WRITTEN EXERCISE
Can you put the lines below, from the one containing "90: (555, 369)" up to and including the one containing "106: (928, 344)", into a JSON list of strings, with one string per line, no blank lines, and no other part of the entries?

TASK DATA
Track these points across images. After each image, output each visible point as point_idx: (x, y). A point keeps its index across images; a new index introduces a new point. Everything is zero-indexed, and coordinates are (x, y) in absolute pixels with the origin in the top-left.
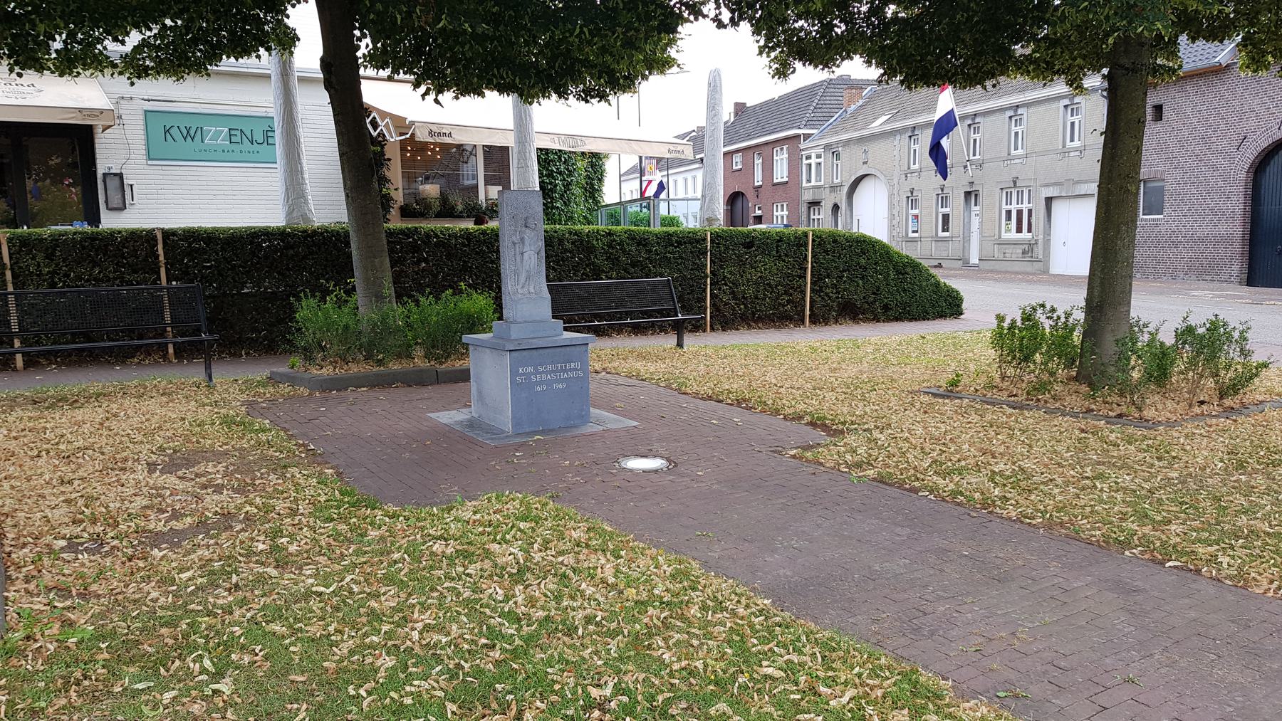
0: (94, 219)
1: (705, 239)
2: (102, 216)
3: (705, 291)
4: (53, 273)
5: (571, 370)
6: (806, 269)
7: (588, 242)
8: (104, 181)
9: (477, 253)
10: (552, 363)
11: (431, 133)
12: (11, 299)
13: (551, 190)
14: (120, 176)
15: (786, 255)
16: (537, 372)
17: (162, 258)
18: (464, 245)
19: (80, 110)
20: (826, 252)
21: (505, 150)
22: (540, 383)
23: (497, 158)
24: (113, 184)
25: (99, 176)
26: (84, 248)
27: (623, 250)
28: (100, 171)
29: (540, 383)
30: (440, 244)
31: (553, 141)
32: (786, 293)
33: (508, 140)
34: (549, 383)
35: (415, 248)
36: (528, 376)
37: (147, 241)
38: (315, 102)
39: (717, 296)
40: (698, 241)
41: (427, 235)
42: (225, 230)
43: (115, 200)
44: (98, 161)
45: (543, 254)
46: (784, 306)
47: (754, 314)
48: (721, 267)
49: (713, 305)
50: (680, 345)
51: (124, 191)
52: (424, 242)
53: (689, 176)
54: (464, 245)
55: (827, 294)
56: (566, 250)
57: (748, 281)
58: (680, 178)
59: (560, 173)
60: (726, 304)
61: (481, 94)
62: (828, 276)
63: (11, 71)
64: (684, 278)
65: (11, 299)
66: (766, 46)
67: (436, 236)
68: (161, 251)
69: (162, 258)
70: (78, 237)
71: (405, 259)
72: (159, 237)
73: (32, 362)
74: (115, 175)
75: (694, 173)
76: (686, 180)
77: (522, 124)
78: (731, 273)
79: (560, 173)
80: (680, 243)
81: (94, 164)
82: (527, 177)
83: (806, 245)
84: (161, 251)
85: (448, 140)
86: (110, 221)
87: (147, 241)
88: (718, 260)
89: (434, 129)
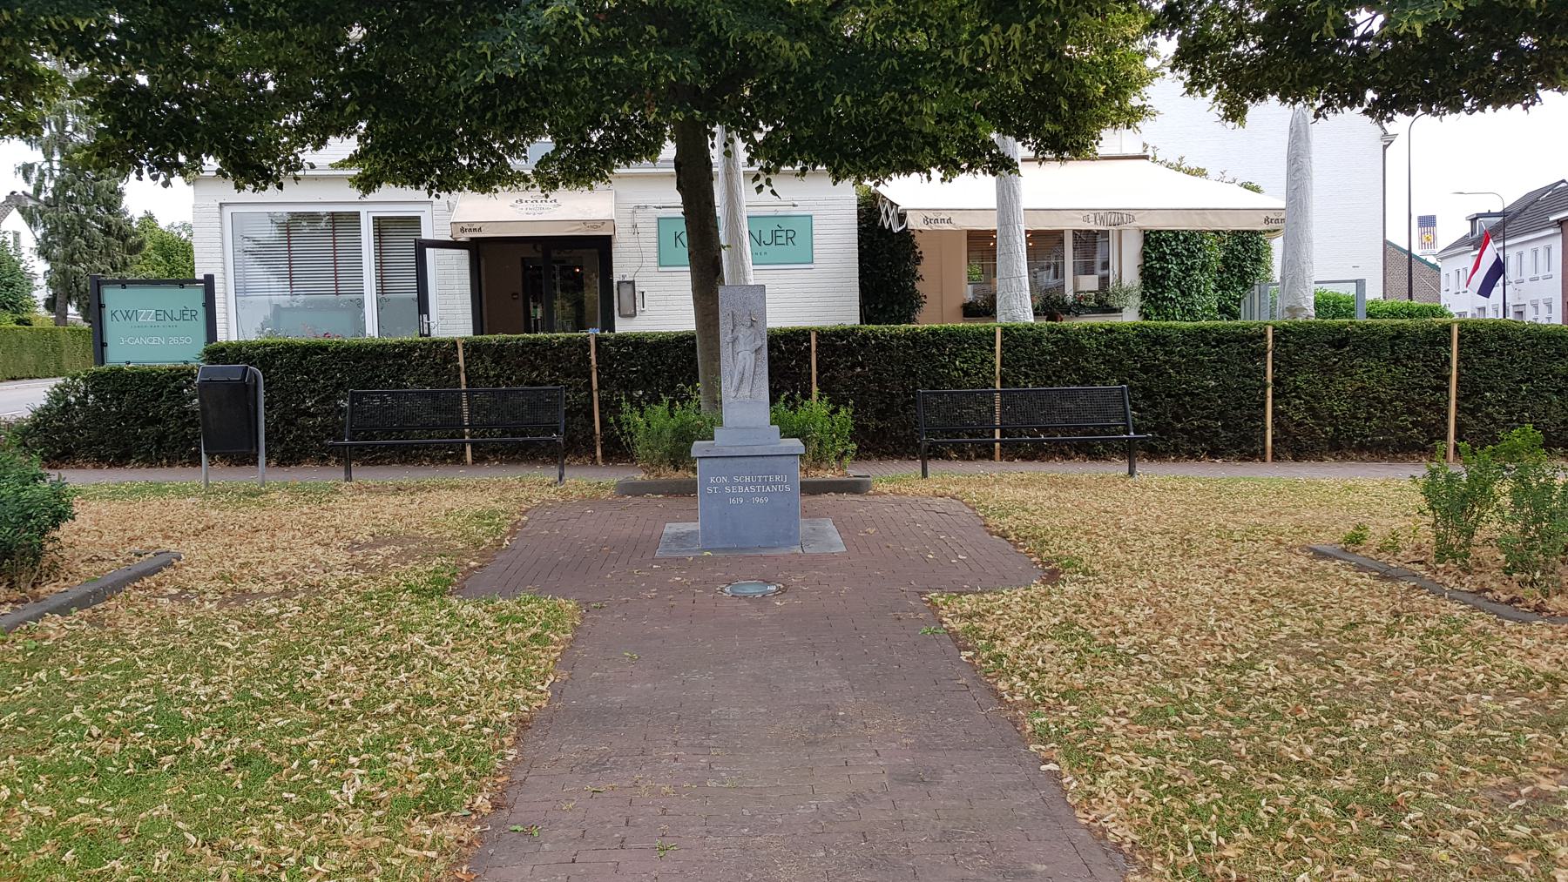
1: (1263, 336)
3: (1263, 405)
4: (498, 376)
6: (1447, 379)
7: (1076, 341)
10: (751, 474)
11: (927, 221)
12: (464, 396)
13: (1163, 277)
14: (633, 283)
15: (1409, 358)
19: (585, 222)
20: (1488, 353)
21: (988, 236)
22: (736, 496)
23: (982, 245)
24: (626, 291)
27: (1130, 352)
28: (616, 279)
29: (736, 496)
31: (1086, 219)
32: (1411, 412)
33: (989, 223)
35: (849, 351)
39: (1283, 413)
40: (1251, 339)
46: (1405, 429)
47: (1350, 439)
48: (1290, 373)
49: (1276, 425)
50: (1131, 473)
53: (1541, 246)
55: (1488, 415)
56: (1043, 353)
57: (1338, 393)
58: (1527, 251)
59: (1177, 255)
60: (1299, 425)
62: (1491, 389)
63: (430, 194)
64: (1228, 389)
65: (464, 396)
66: (1193, 84)
67: (876, 338)
68: (593, 357)
71: (838, 364)
73: (479, 459)
75: (1546, 243)
76: (1536, 251)
77: (1006, 199)
78: (1307, 381)
79: (1177, 255)
80: (1219, 342)
81: (611, 273)
82: (1127, 267)
83: (1448, 343)
84: (593, 357)
86: (622, 327)
88: (1286, 365)
89: (931, 215)
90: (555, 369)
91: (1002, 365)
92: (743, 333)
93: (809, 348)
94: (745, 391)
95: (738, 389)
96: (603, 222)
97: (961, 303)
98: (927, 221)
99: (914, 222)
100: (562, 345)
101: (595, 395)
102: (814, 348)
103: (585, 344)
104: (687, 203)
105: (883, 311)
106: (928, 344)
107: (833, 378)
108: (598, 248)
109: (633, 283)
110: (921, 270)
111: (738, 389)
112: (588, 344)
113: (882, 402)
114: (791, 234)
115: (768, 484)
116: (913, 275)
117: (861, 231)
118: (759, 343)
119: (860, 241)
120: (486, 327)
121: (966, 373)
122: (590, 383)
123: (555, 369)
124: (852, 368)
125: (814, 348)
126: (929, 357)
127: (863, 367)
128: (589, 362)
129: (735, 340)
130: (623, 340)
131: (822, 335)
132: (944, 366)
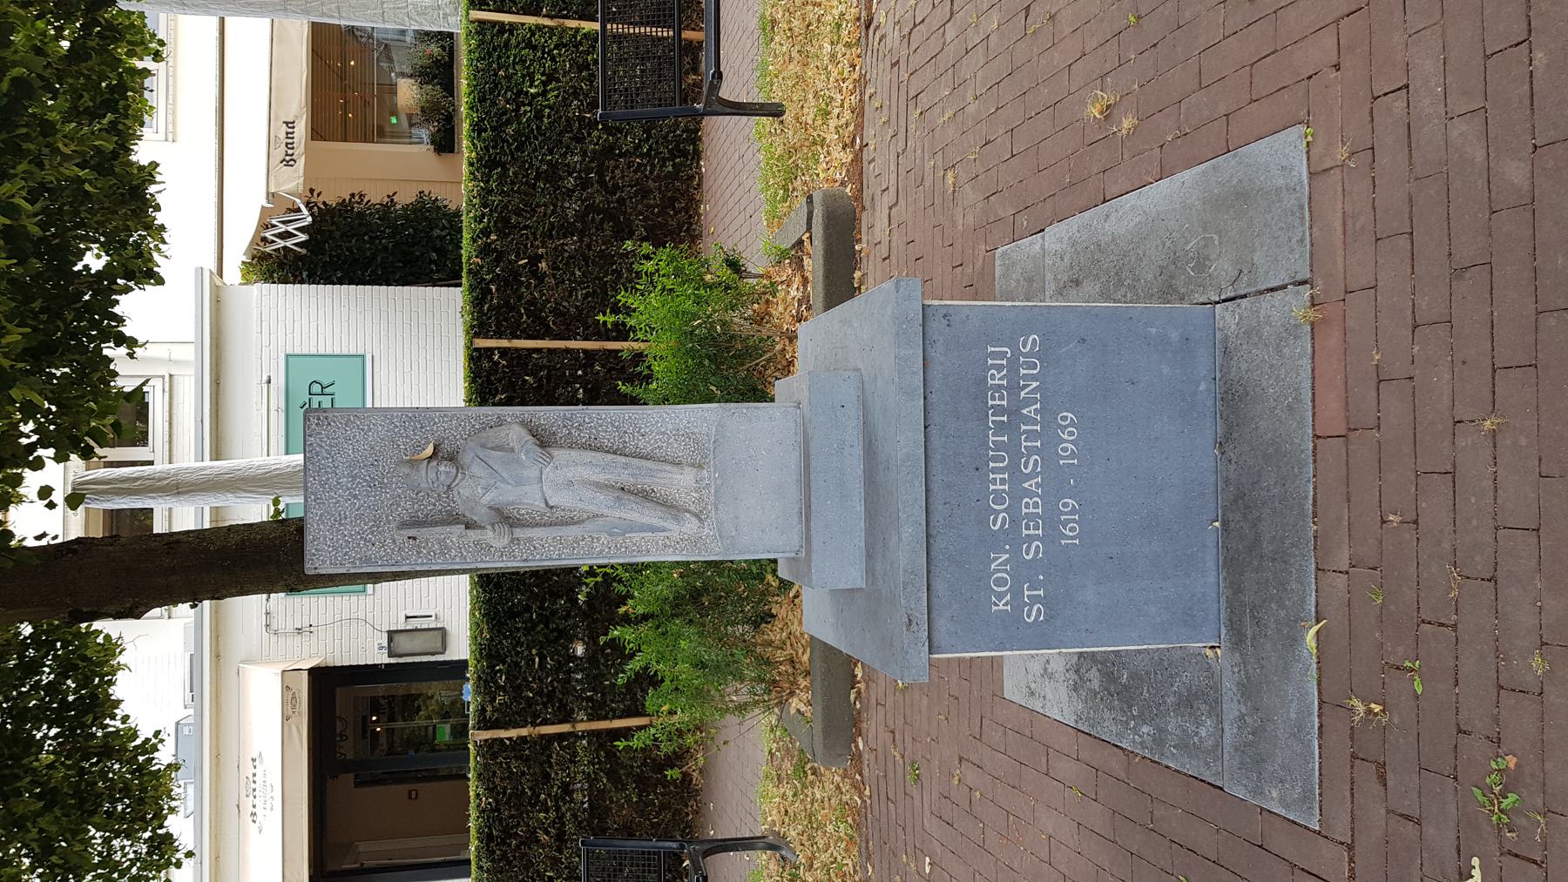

COMPLETE ANSWER
[
  "90: (555, 369)",
  "91: (1002, 365)",
  "92: (743, 333)",
  "93: (809, 348)",
  "94: (745, 391)",
  "95: (738, 389)",
  "96: (603, 222)",
  "97: (961, 303)",
  "98: (927, 221)",
  "99: (914, 222)",
  "100: (562, 345)",
  "101: (595, 395)",
  "102: (814, 348)",
  "103: (585, 344)",
  "104: (687, 203)",
  "105: (883, 311)",
  "106: (928, 344)"
]